[[ TASK INPUT, beginning ]]

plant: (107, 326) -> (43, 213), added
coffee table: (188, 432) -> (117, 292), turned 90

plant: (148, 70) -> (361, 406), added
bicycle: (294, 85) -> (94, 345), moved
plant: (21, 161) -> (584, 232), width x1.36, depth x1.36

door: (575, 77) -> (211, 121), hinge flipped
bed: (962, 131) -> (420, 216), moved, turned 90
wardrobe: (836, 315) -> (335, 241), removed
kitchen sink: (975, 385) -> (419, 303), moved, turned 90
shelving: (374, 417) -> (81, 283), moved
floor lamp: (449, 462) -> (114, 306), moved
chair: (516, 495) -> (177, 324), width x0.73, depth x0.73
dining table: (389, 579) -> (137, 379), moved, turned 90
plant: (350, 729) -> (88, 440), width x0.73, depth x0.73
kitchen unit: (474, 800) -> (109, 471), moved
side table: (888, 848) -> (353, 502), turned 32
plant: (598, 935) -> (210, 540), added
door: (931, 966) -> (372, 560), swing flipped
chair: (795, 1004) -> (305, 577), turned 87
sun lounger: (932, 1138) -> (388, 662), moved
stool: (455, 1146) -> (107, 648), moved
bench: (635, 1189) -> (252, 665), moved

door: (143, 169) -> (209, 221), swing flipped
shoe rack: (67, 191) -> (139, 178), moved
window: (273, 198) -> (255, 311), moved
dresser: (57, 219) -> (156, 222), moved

[[ TASK INPUT, end ]]
[[ TASK INPUT, beginning ]]

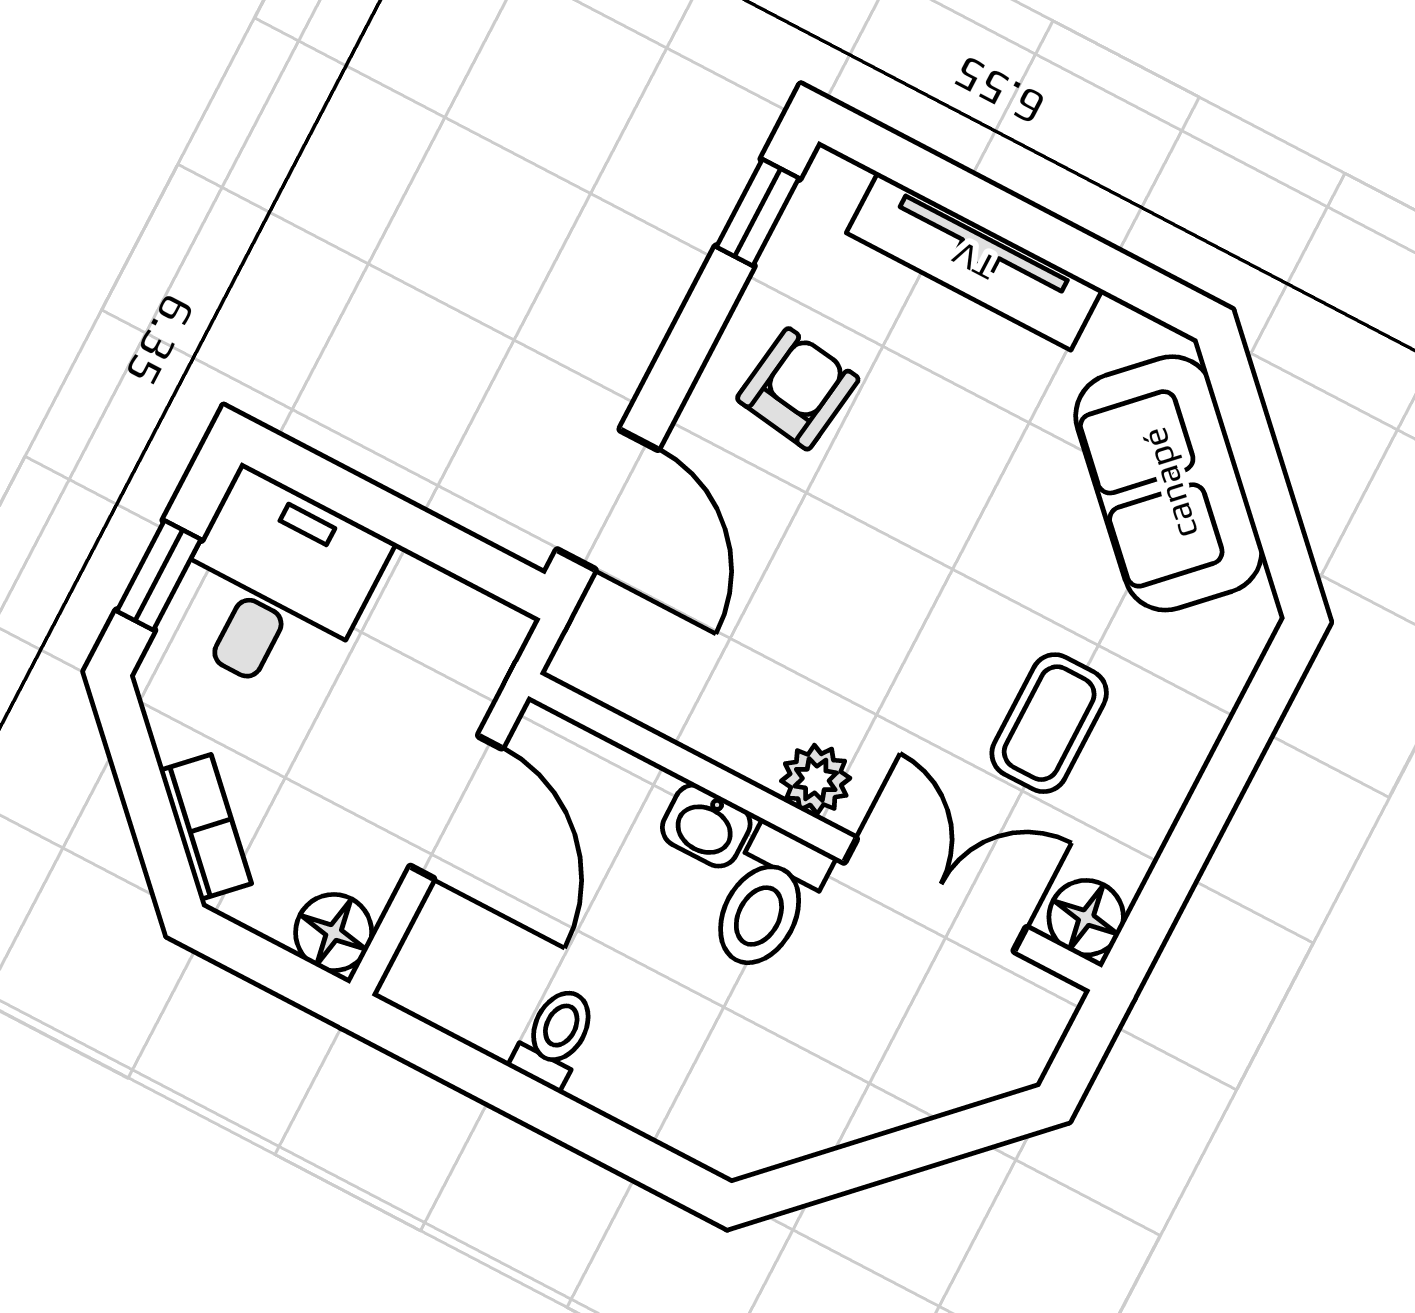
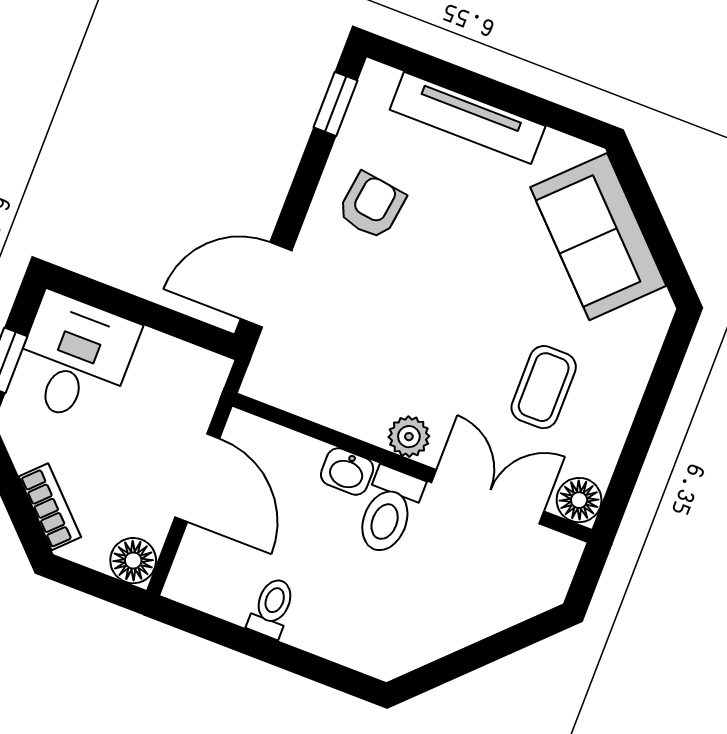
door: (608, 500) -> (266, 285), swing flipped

[[ TASK INPUT, end ]]

ASSIGNED TASK: From the material above, set down exactly the lines between the line holding "sun lounger: (932, 1138) -> (388, 662), moved" and the line holding "window: (273, 198) -> (255, 311), moved", inclusive. Include nothing else.

EXERCISE RESPONSE:
sun lounger: (932, 1138) -> (388, 662), moved
stool: (455, 1146) -> (107, 648), moved
bench: (635, 1189) -> (252, 665), moved

door: (143, 169) -> (209, 221), swing flipped
shoe rack: (67, 191) -> (139, 178), moved
window: (273, 198) -> (255, 311), moved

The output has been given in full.